#### Assignment:
Output a character-exact copy of the data, images removed.

#### Information supplied:
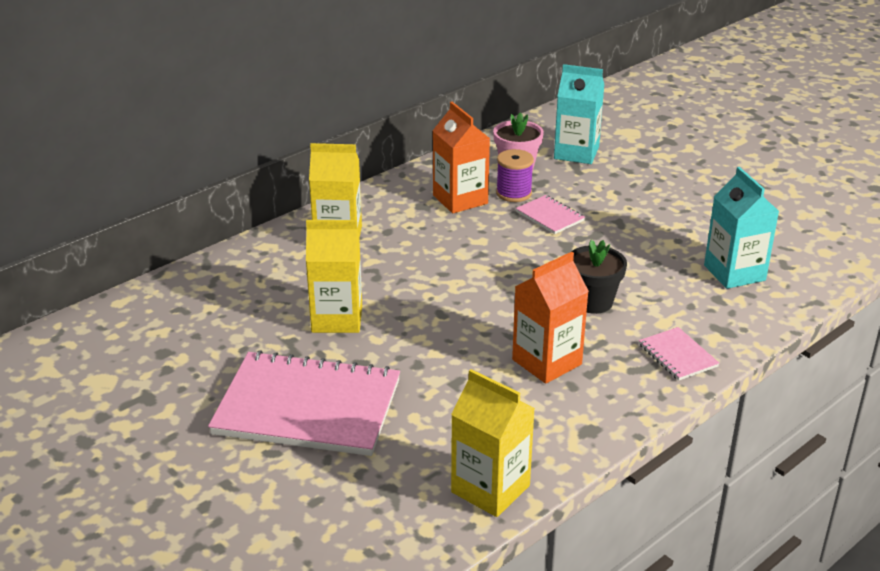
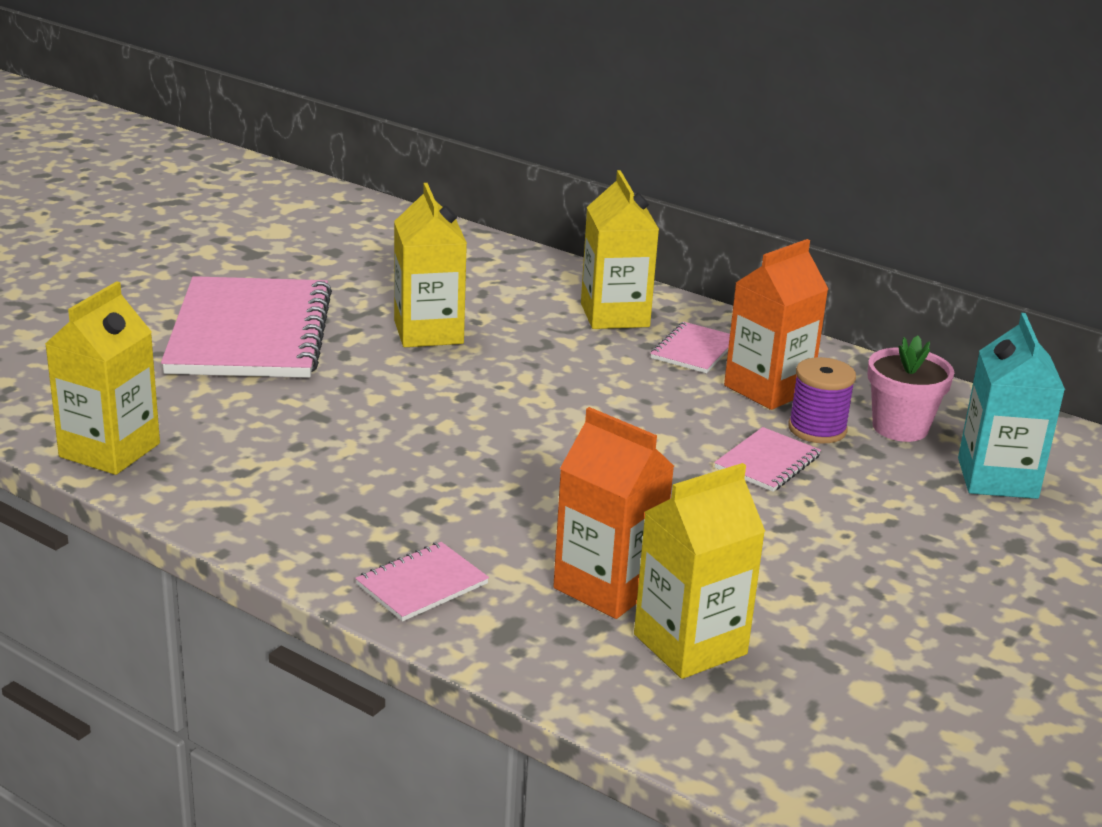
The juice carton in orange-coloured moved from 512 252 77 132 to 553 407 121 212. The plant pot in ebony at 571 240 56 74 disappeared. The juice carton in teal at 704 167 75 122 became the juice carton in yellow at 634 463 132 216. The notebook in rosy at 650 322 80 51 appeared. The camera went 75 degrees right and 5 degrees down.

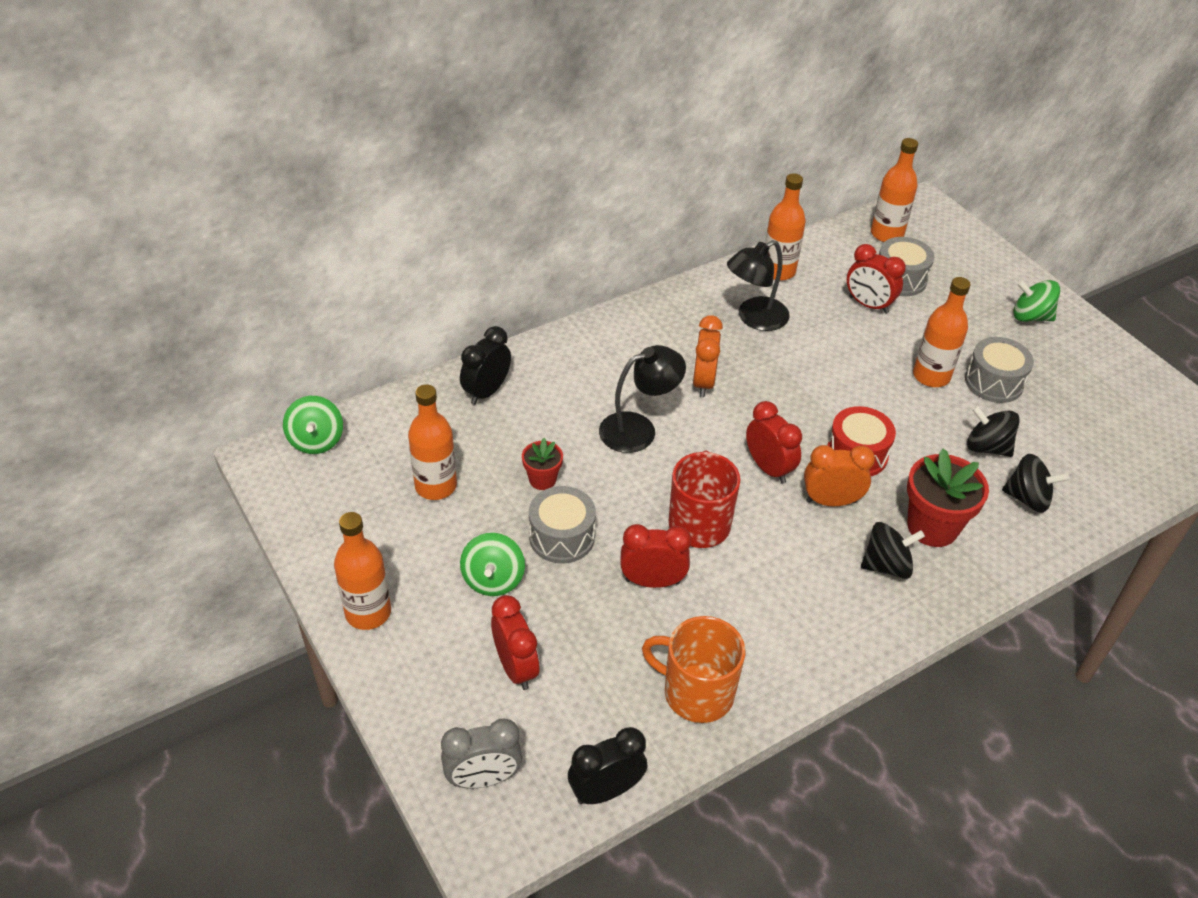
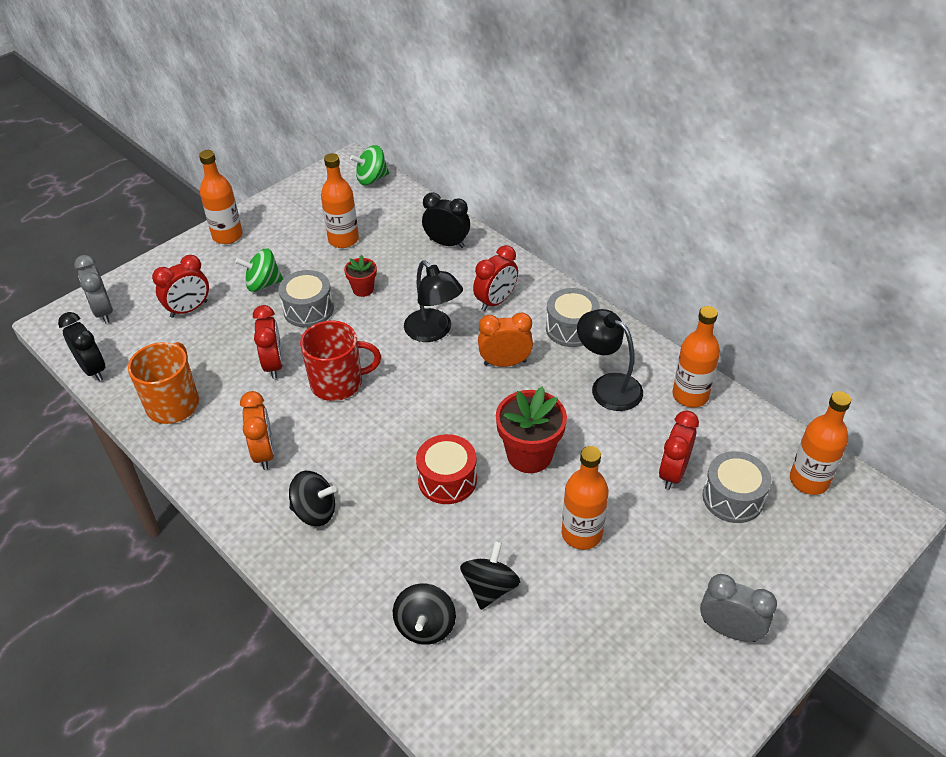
The alarm clock in crimson moved from 746 401 56 83 to 473 245 45 66. The alarm clock in orange-coloured moved from 804 445 71 61 to 240 391 34 79. The spinning top in ebony at 861 522 64 57 turned 60 degrees counterclockwise. The plant pot in crimson moved from 907 448 82 99 to 496 387 71 86. The snare drum in ash-grey moved from 965 337 69 66 to 546 288 54 59. The spinning top in green at 1014 280 46 42 was replaced by the alarm clock in ash-grey at 700 574 77 68. The camera went 80 degrees right and 0 degrees up.

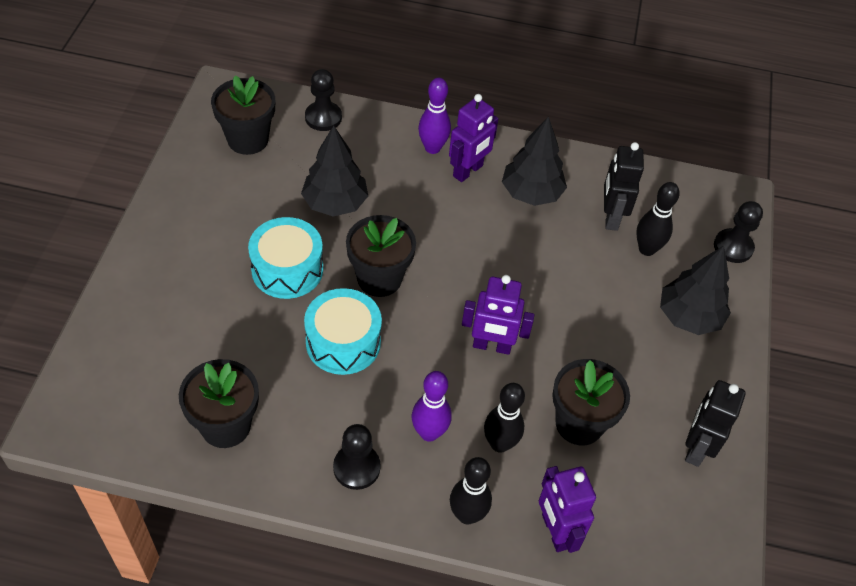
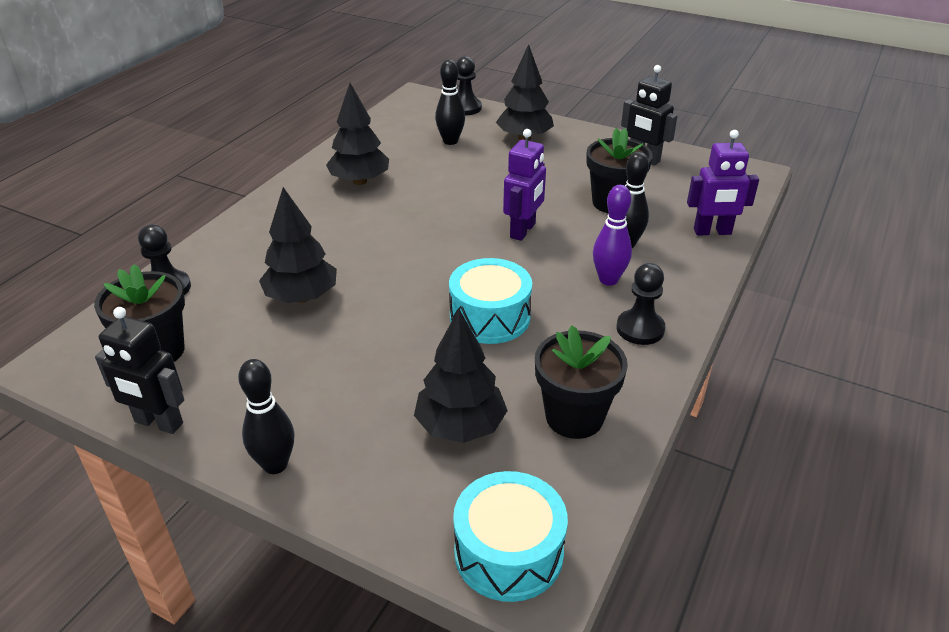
The snare drum in teal moved from 248 217 75 82 to 453 471 115 131. The plant pot in ebony at 346 215 70 82 disappeared. The bowling pin in royal purple at 418 78 33 76 disappeared. The toy robot in royal purple at 449 94 49 88 disappeared. The bowling pin in ebony moved from 450 457 42 68 to 238 359 56 115. The toy robot in ebony moved from 604 142 40 89 to 95 307 89 127. The tree in ebony at 414 309 94 134 appeared. The camera went 70 degrees left and 15 degrees down.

#### Answer to this task:
The juice carton in orange-coloured moved from 512 252 77 132 to 553 407 121 212. The plant pot in ebony at 571 240 56 74 disappeared. The juice carton in teal at 704 167 75 122 became the juice carton in yellow at 634 463 132 216. The notebook in rosy at 650 322 80 51 appeared. The camera went 75 degrees right and 5 degrees down.

The alarm clock in crimson moved from 746 401 56 83 to 473 245 45 66. The alarm clock in orange-coloured moved from 804 445 71 61 to 240 391 34 79. The spinning top in ebony at 861 522 64 57 turned 60 degrees counterclockwise. The plant pot in crimson moved from 907 448 82 99 to 496 387 71 86. The snare drum in ash-grey moved from 965 337 69 66 to 546 288 54 59. The spinning top in green at 1014 280 46 42 was replaced by the alarm clock in ash-grey at 700 574 77 68. The camera went 80 degrees right and 0 degrees up.

The snare drum in teal moved from 248 217 75 82 to 453 471 115 131. The plant pot in ebony at 346 215 70 82 disappeared. The bowling pin in royal purple at 418 78 33 76 disappeared. The toy robot in royal purple at 449 94 49 88 disappeared. The bowling pin in ebony moved from 450 457 42 68 to 238 359 56 115. The toy robot in ebony moved from 604 142 40 89 to 95 307 89 127. The tree in ebony at 414 309 94 134 appeared. The camera went 70 degrees left and 15 degrees down.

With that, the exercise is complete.